---------- THE RECORDS

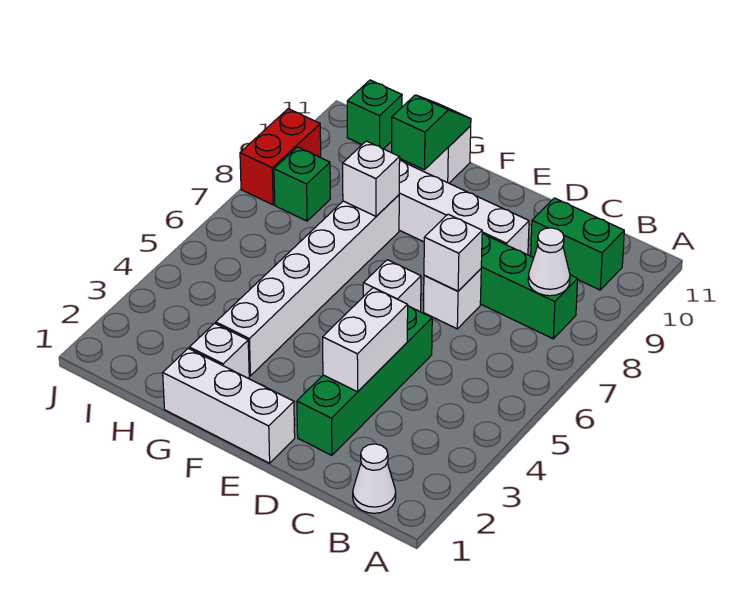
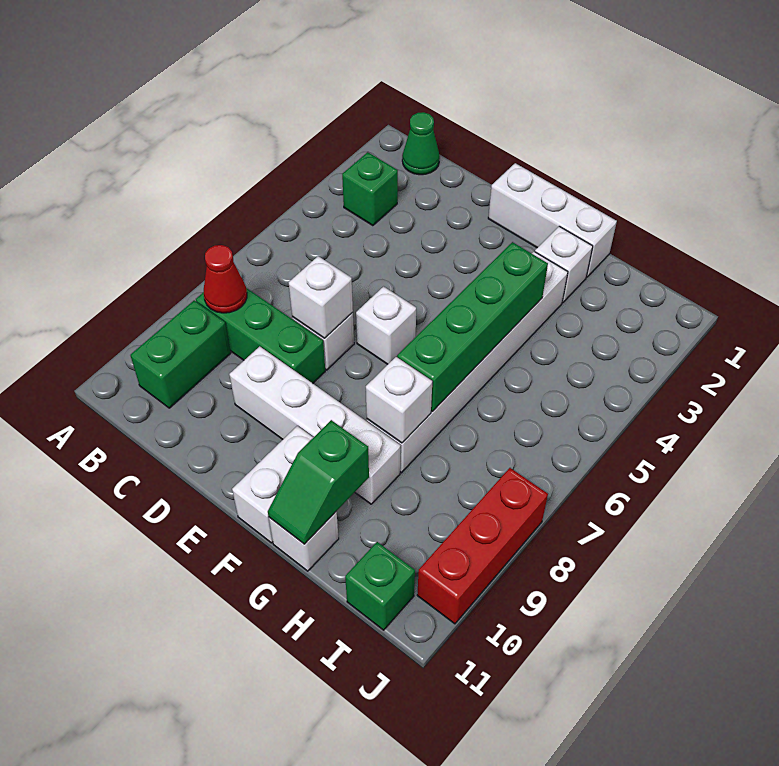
white 1x1 cone [353,444,396,513] -> green 1x1 cone [402,112,440,175]
white 1x1 cone [528,228,570,296] -> red 1x1 cone [204,245,247,313]
green 1x2 brick [531,198,624,290] -> green 1x2 brick turned to [130,300,231,408]
green 1x4 brick [297,306,432,455] -> green 1x4 brick moved to [397,242,548,412]
white 1x2 brick [323,288,408,392] -> white 1x2 brick moved to [232,426,314,543]
green 1x1 brick [274,147,330,221] -> green 1x1 brick moved to [342,152,398,226]
red 1x2 brick [240,109,321,205] -> red 1x3 brick [417,468,548,624]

--------------------

When pictures appear among the entries, skip them and copy all remaining text precisely.

▶ WRITTEN ANSWER
white 1x1 cone [353,444,396,513] -> green 1x1 cone [402,112,440,175]
white 1x1 cone [528,228,570,296] -> red 1x1 cone [204,245,247,313]
green 1x2 brick [531,198,624,290] -> green 1x2 brick turned to [130,300,231,408]
green 1x4 brick [297,306,432,455] -> green 1x4 brick moved to [397,242,548,412]
white 1x2 brick [323,288,408,392] -> white 1x2 brick moved to [232,426,314,543]
green 1x1 brick [274,147,330,221] -> green 1x1 brick moved to [342,152,398,226]
red 1x2 brick [240,109,321,205] -> red 1x3 brick [417,468,548,624]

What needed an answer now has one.